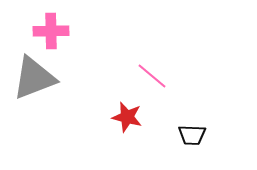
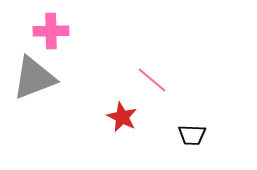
pink line: moved 4 px down
red star: moved 5 px left; rotated 12 degrees clockwise
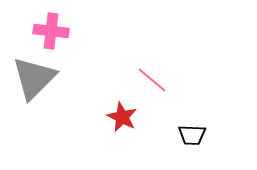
pink cross: rotated 8 degrees clockwise
gray triangle: rotated 24 degrees counterclockwise
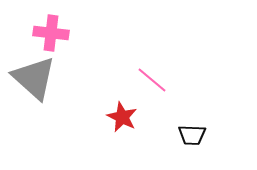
pink cross: moved 2 px down
gray triangle: rotated 33 degrees counterclockwise
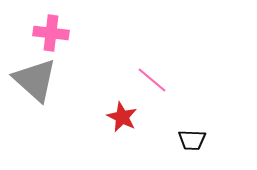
gray triangle: moved 1 px right, 2 px down
black trapezoid: moved 5 px down
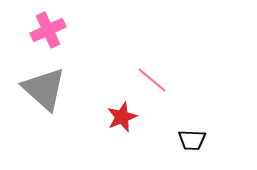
pink cross: moved 3 px left, 3 px up; rotated 32 degrees counterclockwise
gray triangle: moved 9 px right, 9 px down
red star: rotated 24 degrees clockwise
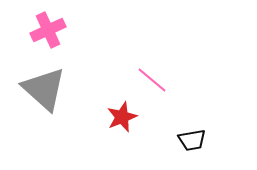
black trapezoid: rotated 12 degrees counterclockwise
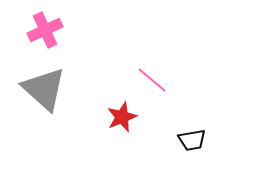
pink cross: moved 3 px left
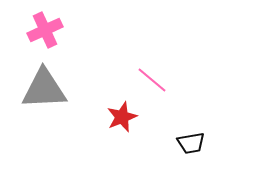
gray triangle: rotated 45 degrees counterclockwise
black trapezoid: moved 1 px left, 3 px down
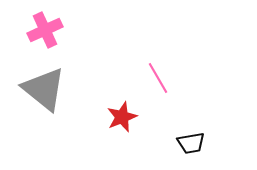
pink line: moved 6 px right, 2 px up; rotated 20 degrees clockwise
gray triangle: rotated 42 degrees clockwise
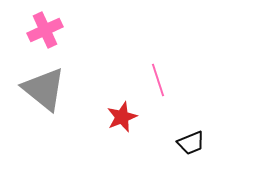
pink line: moved 2 px down; rotated 12 degrees clockwise
black trapezoid: rotated 12 degrees counterclockwise
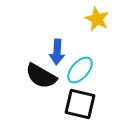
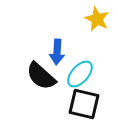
cyan ellipse: moved 4 px down
black semicircle: rotated 12 degrees clockwise
black square: moved 4 px right
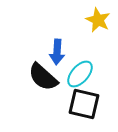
yellow star: moved 1 px right, 1 px down
black semicircle: moved 2 px right, 1 px down
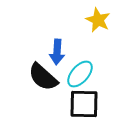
black square: rotated 12 degrees counterclockwise
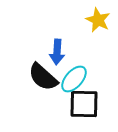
cyan ellipse: moved 6 px left, 5 px down
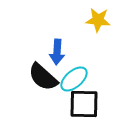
yellow star: rotated 20 degrees counterclockwise
cyan ellipse: rotated 8 degrees clockwise
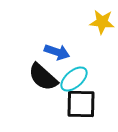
yellow star: moved 4 px right, 2 px down
blue arrow: rotated 75 degrees counterclockwise
black square: moved 3 px left
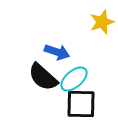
yellow star: rotated 25 degrees counterclockwise
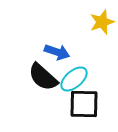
black square: moved 3 px right
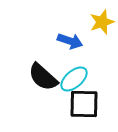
blue arrow: moved 13 px right, 11 px up
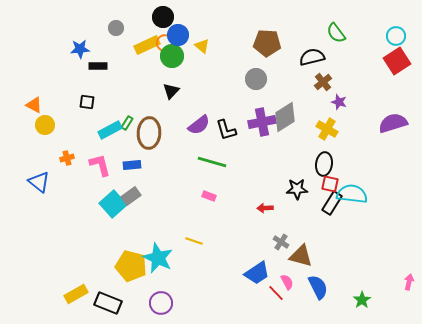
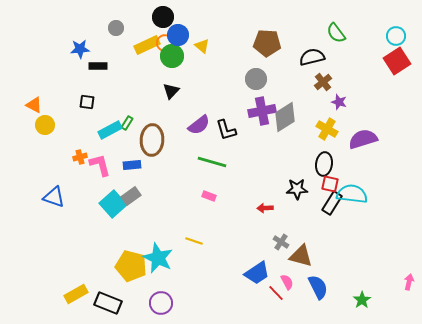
purple cross at (262, 122): moved 11 px up
purple semicircle at (393, 123): moved 30 px left, 16 px down
brown ellipse at (149, 133): moved 3 px right, 7 px down
orange cross at (67, 158): moved 13 px right, 1 px up
blue triangle at (39, 182): moved 15 px right, 15 px down; rotated 20 degrees counterclockwise
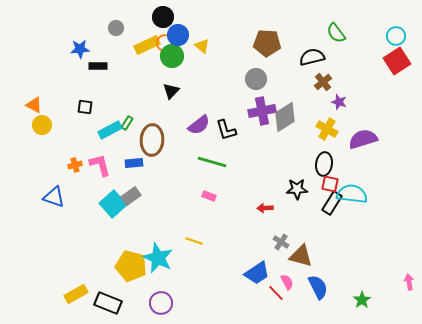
black square at (87, 102): moved 2 px left, 5 px down
yellow circle at (45, 125): moved 3 px left
orange cross at (80, 157): moved 5 px left, 8 px down
blue rectangle at (132, 165): moved 2 px right, 2 px up
pink arrow at (409, 282): rotated 21 degrees counterclockwise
************
:: WHAT THIS TASK INVOLVES ::
Copy every line of the records above word for word, leaving the pictures out of your answer.

:: EXERCISE ANSWER ::
pink line: moved 4 px down
red star: moved 5 px left; rotated 12 degrees clockwise
pink cross: rotated 8 degrees clockwise
gray triangle: rotated 24 degrees counterclockwise
pink cross: moved 2 px down
gray triangle: rotated 33 degrees counterclockwise
gray triangle: moved 1 px right, 2 px down
black trapezoid: moved 5 px down
pink cross: moved 3 px left, 3 px up; rotated 32 degrees counterclockwise
gray triangle: moved 9 px right, 9 px down
red star: rotated 24 degrees clockwise
black trapezoid: rotated 12 degrees counterclockwise
pink cross: moved 3 px left
gray triangle: rotated 45 degrees counterclockwise
black trapezoid: moved 1 px left, 3 px down
pink line: moved 6 px right, 2 px up; rotated 20 degrees clockwise
gray triangle: rotated 42 degrees clockwise
pink line: moved 2 px down; rotated 12 degrees clockwise
black trapezoid: rotated 12 degrees counterclockwise
cyan ellipse: moved 4 px down
black semicircle: rotated 12 degrees clockwise
black square: moved 4 px right
yellow star: moved 1 px right, 1 px down
black semicircle: moved 2 px right, 1 px down
black square: rotated 12 degrees counterclockwise
cyan ellipse: moved 6 px left, 5 px down
yellow star: rotated 20 degrees counterclockwise
cyan ellipse: rotated 8 degrees clockwise
yellow star: moved 4 px right, 2 px down
blue arrow: rotated 75 degrees counterclockwise
black square: moved 3 px left
yellow star: rotated 25 degrees counterclockwise
black square: moved 3 px right
blue arrow: moved 13 px right, 11 px up
purple cross at (262, 122): moved 11 px up
purple semicircle at (393, 123): moved 30 px left, 16 px down
brown ellipse at (149, 133): moved 3 px right, 7 px down
orange cross at (67, 158): moved 13 px right, 1 px up
blue triangle at (39, 182): moved 15 px right, 15 px down; rotated 20 degrees counterclockwise
black square at (87, 102): moved 2 px left, 5 px down
yellow circle at (45, 125): moved 3 px left
orange cross at (80, 157): moved 5 px left, 8 px down
blue rectangle at (132, 165): moved 2 px right, 2 px up
pink arrow at (409, 282): rotated 21 degrees counterclockwise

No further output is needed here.